◆ About this exercise: Your output should be the complete listing, word for word, with no pictures in it.

◆ Dataset excerpt:
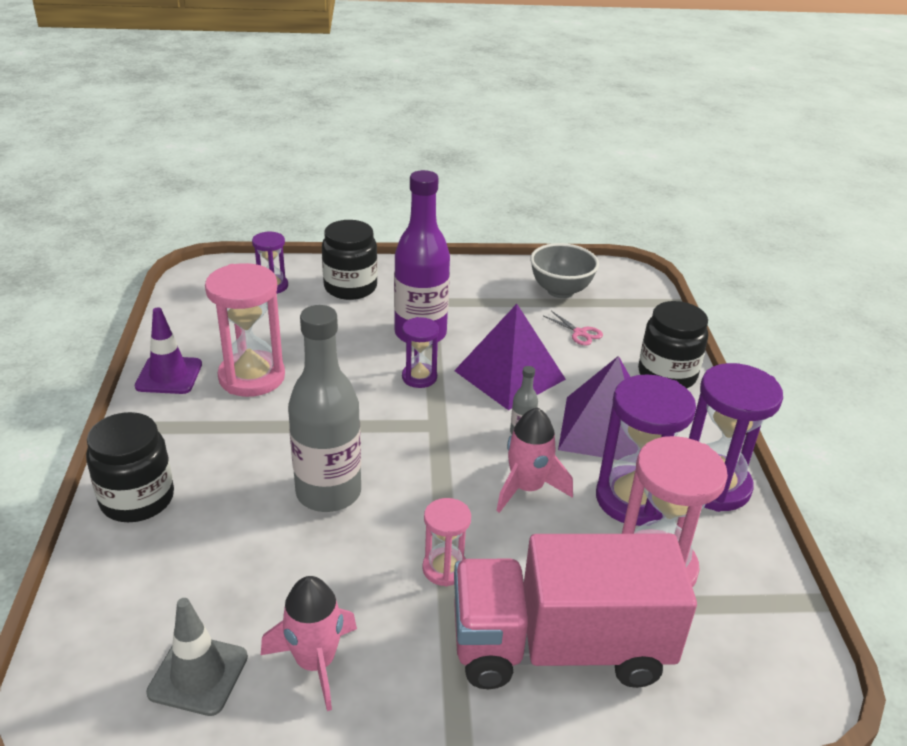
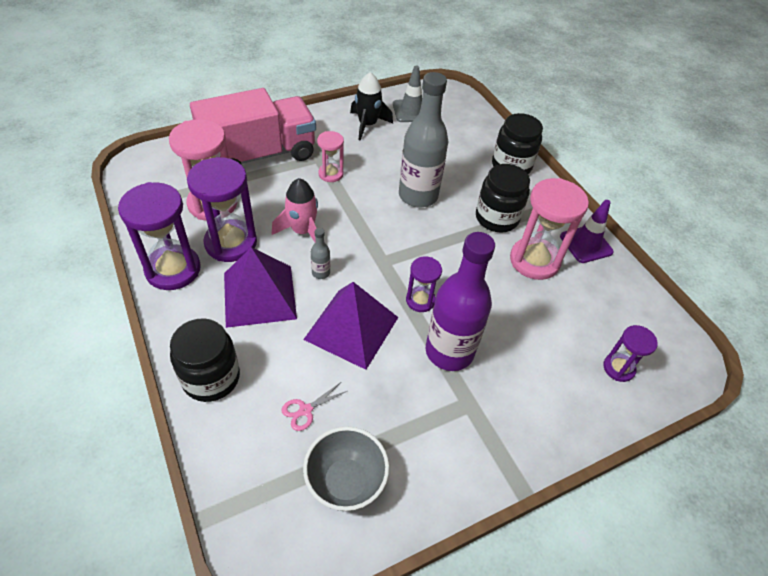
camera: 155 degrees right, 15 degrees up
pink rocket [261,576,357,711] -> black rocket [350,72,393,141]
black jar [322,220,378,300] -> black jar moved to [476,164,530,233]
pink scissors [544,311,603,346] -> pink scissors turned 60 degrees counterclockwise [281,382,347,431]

◆ Solution to this exercise:
camera: 155 degrees right, 15 degrees up
pink rocket [261,576,357,711] -> black rocket [350,72,393,141]
black jar [322,220,378,300] -> black jar moved to [476,164,530,233]
pink scissors [544,311,603,346] -> pink scissors turned 60 degrees counterclockwise [281,382,347,431]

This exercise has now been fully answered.